WHAT THE EXERCISE ASKS.
Whatever precedes the line containing "RFID pin RST: A3 -> RX" is not copied; that line and every line after it through the final one below are copied exactly, except pictures.

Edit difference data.
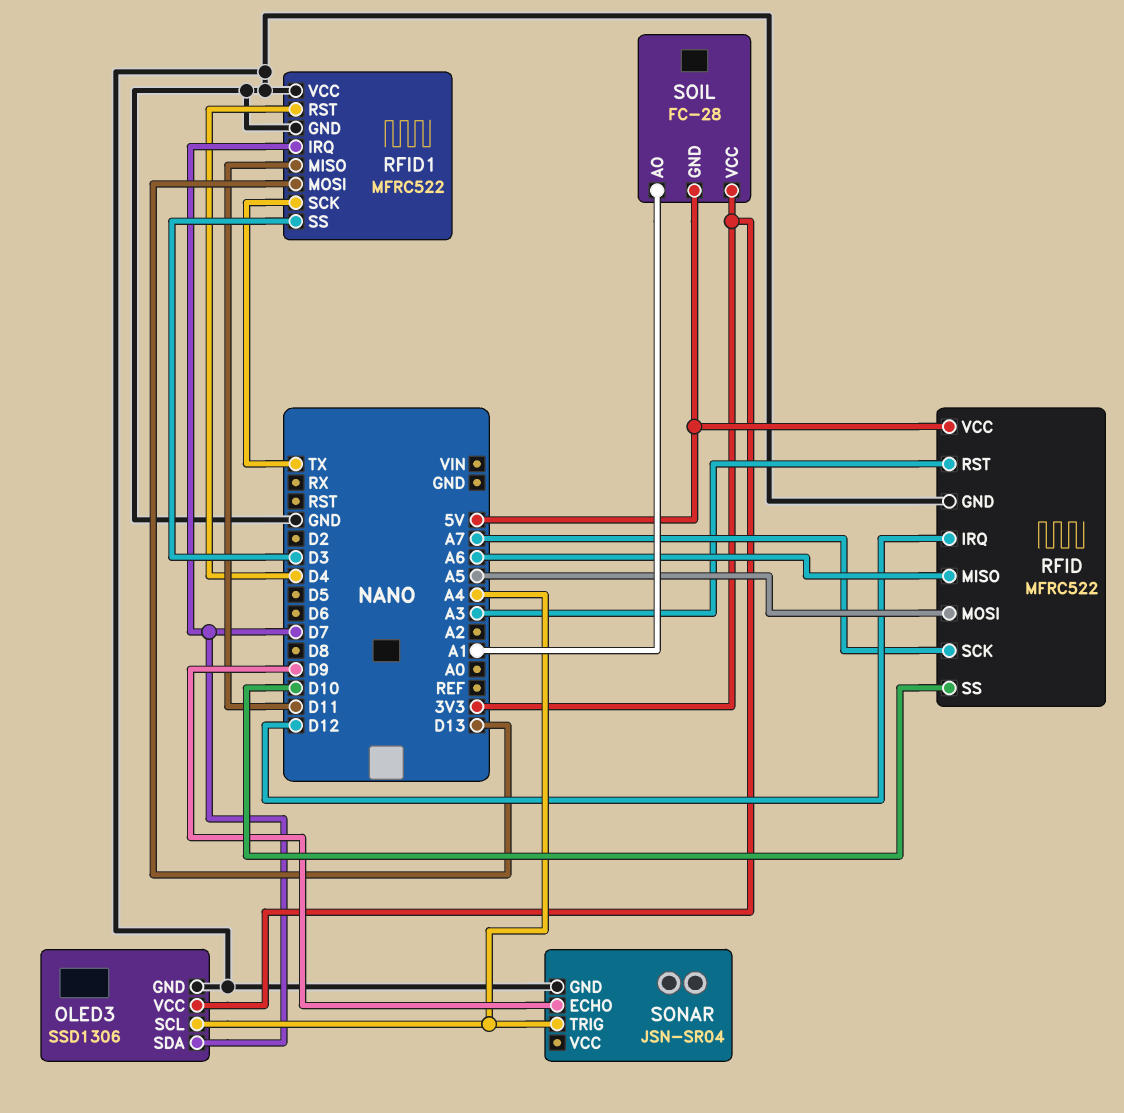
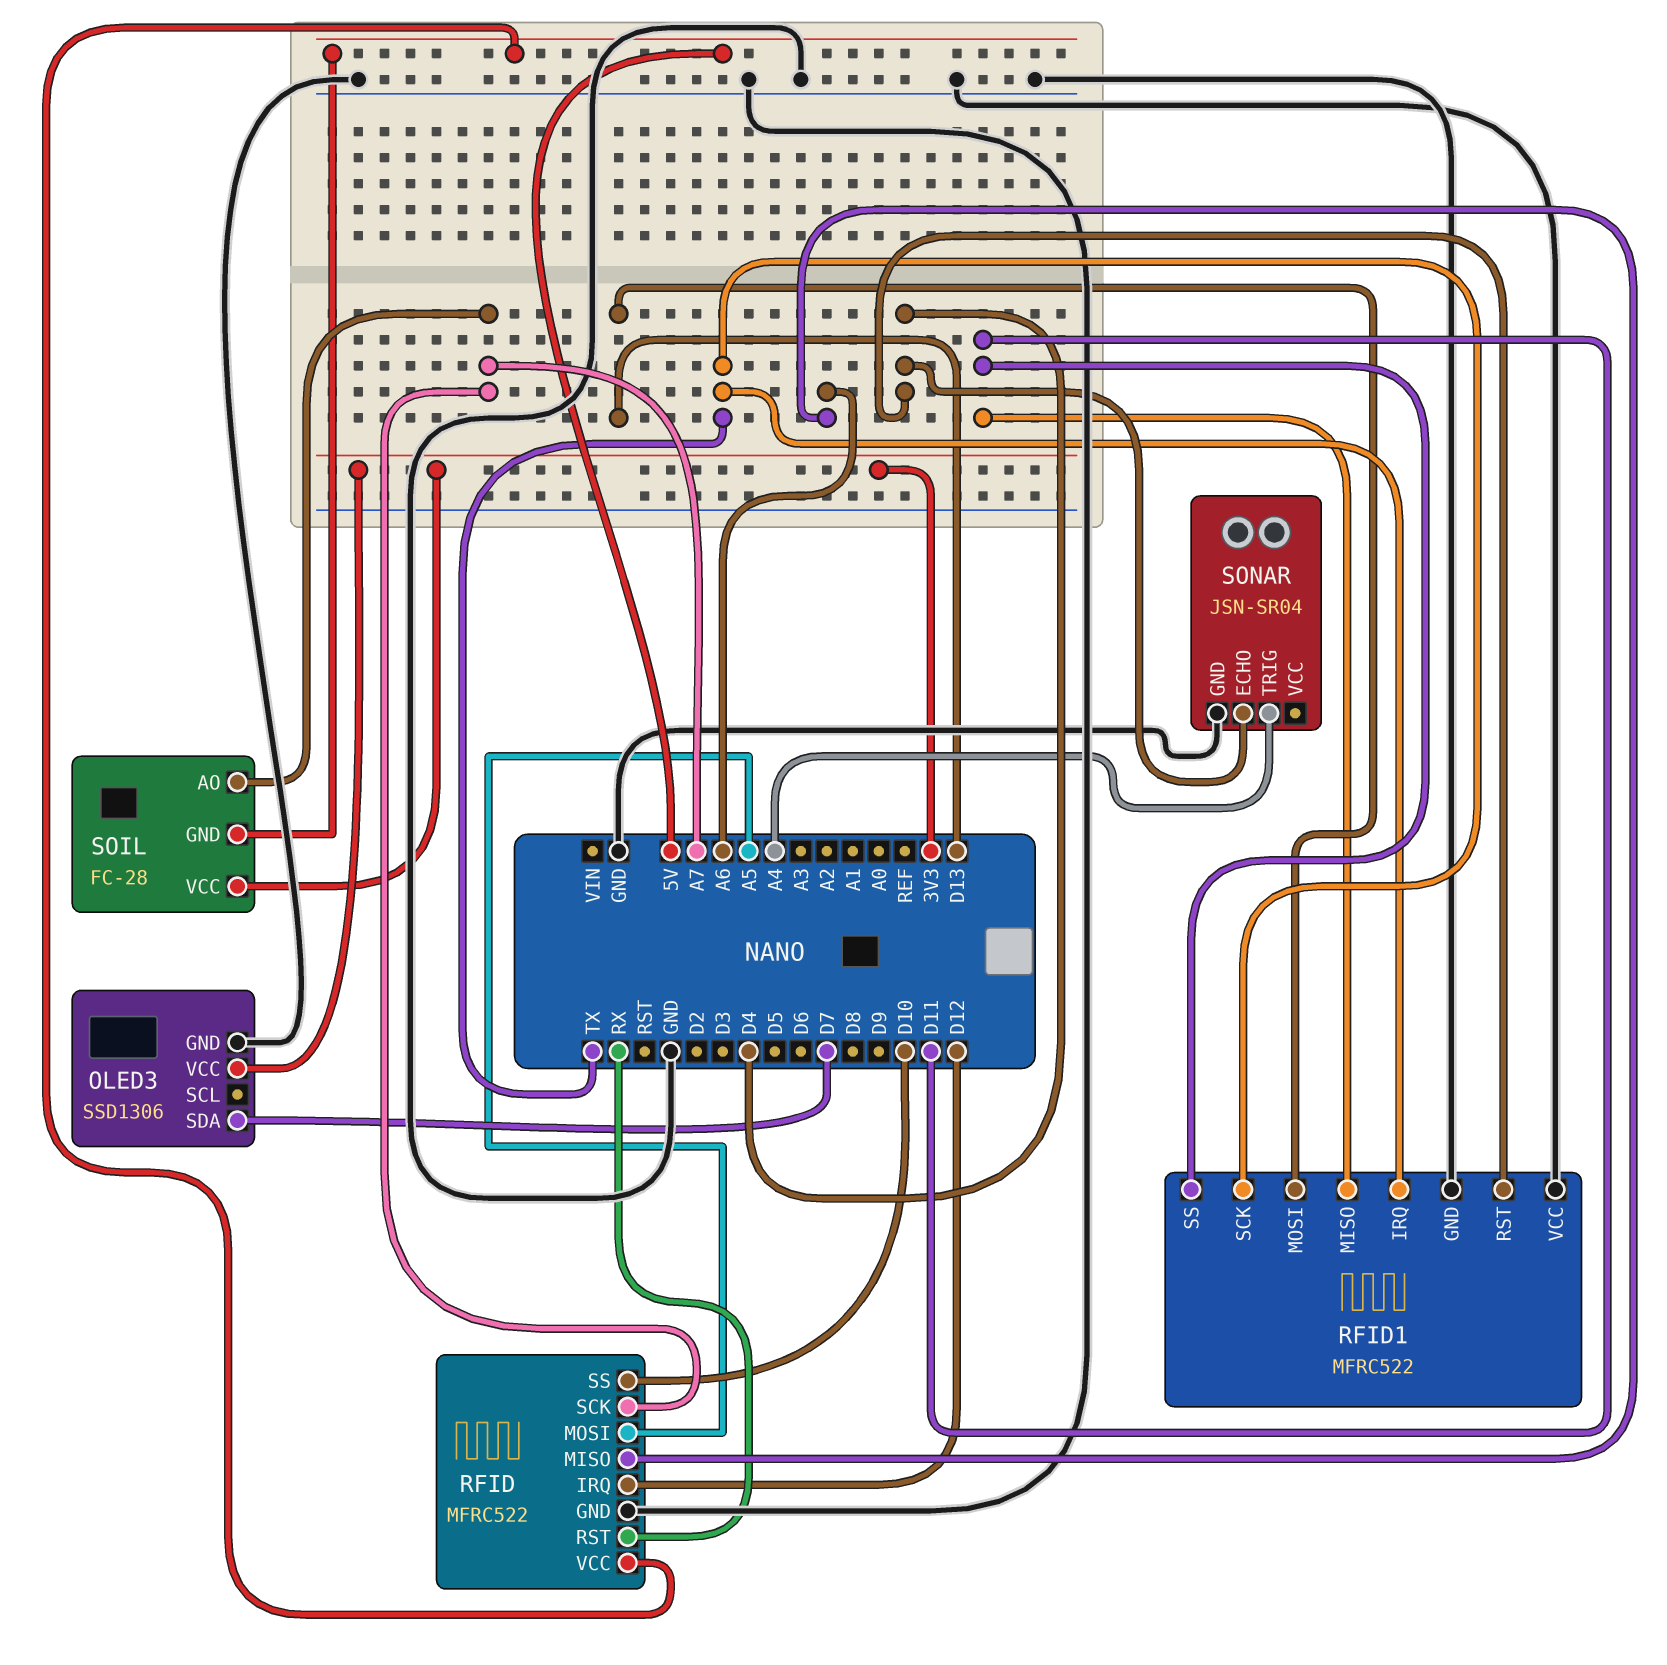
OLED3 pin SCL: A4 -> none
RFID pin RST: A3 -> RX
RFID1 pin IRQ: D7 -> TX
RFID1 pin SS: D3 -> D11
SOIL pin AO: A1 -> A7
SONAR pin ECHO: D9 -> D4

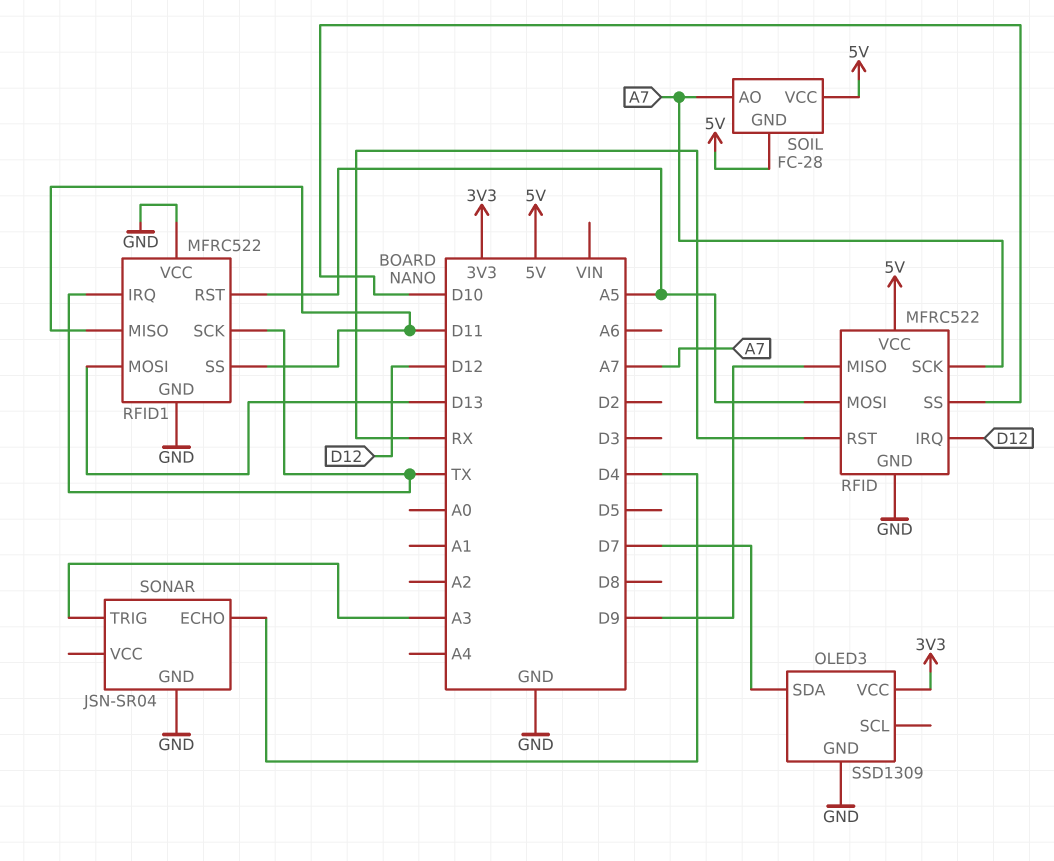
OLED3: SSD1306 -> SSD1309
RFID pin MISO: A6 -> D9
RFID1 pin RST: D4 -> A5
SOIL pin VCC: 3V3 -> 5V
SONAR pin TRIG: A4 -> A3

REPLY.
RFID pin RST: A3 -> RX
RFID1 pin IRQ: D7 -> TX
RFID1 pin SS: D3 -> D11
SOIL pin AO: A1 -> A7
SONAR pin ECHO: D9 -> D4

OLED3: SSD1306 -> SSD1309
RFID pin MISO: A6 -> D9
RFID1 pin RST: D4 -> A5
SOIL pin VCC: 3V3 -> 5V
SONAR pin TRIG: A4 -> A3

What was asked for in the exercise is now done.